Requirement:
Which lines in the data below contain the word "tile"? Copy each of them.

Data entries
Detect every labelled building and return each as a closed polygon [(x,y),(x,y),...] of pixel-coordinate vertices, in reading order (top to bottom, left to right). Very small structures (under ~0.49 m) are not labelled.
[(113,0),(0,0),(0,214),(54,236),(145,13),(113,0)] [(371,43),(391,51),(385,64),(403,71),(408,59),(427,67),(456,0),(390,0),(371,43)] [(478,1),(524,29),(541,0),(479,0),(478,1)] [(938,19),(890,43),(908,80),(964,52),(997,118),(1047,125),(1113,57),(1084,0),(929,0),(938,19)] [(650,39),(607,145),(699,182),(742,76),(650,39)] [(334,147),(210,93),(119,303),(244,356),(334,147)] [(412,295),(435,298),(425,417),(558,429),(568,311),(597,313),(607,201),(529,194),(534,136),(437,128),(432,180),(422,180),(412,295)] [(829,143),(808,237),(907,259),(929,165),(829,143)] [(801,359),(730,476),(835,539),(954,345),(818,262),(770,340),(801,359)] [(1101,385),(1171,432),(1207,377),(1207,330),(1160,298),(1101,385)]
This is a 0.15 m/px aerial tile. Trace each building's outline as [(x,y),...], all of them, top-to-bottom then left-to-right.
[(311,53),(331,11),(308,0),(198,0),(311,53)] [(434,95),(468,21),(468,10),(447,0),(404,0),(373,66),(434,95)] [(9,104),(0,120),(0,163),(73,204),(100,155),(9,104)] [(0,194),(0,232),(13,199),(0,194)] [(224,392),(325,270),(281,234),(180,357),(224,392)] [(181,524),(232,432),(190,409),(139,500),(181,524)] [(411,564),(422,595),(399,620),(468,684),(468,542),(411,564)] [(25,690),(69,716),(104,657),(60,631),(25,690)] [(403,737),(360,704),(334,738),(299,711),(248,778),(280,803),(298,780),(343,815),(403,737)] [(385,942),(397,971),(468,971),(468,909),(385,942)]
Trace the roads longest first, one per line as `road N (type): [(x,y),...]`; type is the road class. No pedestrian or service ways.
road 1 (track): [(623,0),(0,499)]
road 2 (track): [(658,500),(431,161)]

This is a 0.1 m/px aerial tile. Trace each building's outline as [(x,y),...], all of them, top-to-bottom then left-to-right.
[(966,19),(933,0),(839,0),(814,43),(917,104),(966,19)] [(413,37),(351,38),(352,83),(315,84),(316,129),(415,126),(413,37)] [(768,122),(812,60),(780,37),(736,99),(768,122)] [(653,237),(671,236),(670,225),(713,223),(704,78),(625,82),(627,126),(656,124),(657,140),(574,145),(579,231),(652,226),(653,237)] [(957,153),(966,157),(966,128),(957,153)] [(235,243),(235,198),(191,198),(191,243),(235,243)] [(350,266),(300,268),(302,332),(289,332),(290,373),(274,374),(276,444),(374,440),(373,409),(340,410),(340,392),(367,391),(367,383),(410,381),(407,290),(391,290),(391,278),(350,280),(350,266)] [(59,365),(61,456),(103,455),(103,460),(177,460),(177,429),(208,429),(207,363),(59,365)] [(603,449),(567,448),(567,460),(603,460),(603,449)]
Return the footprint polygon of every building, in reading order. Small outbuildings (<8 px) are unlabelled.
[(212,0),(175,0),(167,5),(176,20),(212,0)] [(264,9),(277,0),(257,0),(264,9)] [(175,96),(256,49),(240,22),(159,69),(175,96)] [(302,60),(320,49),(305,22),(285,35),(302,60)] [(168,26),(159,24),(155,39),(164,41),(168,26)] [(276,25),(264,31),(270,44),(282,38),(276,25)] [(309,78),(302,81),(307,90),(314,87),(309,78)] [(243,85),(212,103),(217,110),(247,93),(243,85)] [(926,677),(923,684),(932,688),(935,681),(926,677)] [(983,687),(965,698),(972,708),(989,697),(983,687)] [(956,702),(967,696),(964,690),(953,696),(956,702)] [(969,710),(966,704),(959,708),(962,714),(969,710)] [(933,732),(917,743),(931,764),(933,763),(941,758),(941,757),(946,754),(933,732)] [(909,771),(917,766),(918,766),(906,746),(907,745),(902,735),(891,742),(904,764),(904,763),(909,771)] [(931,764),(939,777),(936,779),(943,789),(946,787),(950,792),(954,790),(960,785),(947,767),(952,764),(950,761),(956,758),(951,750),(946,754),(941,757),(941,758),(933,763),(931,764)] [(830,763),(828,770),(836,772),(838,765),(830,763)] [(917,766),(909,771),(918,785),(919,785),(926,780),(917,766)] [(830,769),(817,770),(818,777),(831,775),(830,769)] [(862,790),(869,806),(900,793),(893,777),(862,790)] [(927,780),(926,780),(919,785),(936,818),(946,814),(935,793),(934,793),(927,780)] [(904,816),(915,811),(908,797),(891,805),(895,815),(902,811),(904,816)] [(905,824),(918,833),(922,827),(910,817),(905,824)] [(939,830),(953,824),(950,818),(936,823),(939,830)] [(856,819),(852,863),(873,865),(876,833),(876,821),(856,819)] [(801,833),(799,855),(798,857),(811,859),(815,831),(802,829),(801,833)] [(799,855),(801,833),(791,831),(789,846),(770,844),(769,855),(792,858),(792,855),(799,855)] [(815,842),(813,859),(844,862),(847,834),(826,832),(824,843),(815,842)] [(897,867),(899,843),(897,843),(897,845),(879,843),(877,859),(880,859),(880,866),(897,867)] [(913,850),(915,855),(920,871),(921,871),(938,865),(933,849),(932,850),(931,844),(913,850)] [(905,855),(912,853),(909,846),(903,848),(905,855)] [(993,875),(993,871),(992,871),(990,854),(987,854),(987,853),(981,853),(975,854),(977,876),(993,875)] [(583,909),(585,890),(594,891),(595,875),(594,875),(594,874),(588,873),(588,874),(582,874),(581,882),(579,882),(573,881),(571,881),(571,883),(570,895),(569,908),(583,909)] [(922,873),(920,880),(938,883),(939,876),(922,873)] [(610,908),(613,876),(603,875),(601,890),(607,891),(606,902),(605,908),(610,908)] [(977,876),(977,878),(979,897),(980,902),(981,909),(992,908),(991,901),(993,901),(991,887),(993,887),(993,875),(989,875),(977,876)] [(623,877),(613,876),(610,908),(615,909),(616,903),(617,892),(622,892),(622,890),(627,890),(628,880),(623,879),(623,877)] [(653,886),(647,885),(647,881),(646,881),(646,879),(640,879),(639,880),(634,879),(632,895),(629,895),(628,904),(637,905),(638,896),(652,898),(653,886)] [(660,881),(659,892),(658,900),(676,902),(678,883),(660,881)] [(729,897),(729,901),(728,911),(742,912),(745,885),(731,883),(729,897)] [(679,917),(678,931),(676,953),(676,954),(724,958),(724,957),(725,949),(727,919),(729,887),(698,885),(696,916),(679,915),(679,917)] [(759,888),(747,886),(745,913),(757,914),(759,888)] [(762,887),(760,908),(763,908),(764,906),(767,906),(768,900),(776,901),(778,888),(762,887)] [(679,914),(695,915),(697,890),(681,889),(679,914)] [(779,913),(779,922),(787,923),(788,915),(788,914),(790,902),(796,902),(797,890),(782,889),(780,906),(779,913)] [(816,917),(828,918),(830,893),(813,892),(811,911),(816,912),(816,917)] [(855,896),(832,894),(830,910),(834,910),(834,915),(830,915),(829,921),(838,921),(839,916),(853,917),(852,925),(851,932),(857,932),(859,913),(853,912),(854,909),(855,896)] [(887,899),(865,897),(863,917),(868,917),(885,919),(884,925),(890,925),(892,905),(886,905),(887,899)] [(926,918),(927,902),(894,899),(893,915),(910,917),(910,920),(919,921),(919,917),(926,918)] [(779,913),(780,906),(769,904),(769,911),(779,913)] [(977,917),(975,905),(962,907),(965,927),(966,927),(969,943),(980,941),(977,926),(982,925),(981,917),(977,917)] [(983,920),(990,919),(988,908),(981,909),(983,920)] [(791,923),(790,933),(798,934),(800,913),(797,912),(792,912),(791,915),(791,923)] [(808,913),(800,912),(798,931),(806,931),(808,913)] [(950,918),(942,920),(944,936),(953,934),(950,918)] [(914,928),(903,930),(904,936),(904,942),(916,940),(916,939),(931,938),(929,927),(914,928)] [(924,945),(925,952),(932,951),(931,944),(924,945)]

Solution for this problem:
This is a 0.15 m/px aerial tile. Trace each building's outline as [(x,y),...], all of them, top-to-bottom then left-to-right.
This is a 0.1 m/px aerial tile. Trace each building's outline as [(x,y),...], all of them, top-to-bottom then left-to-right.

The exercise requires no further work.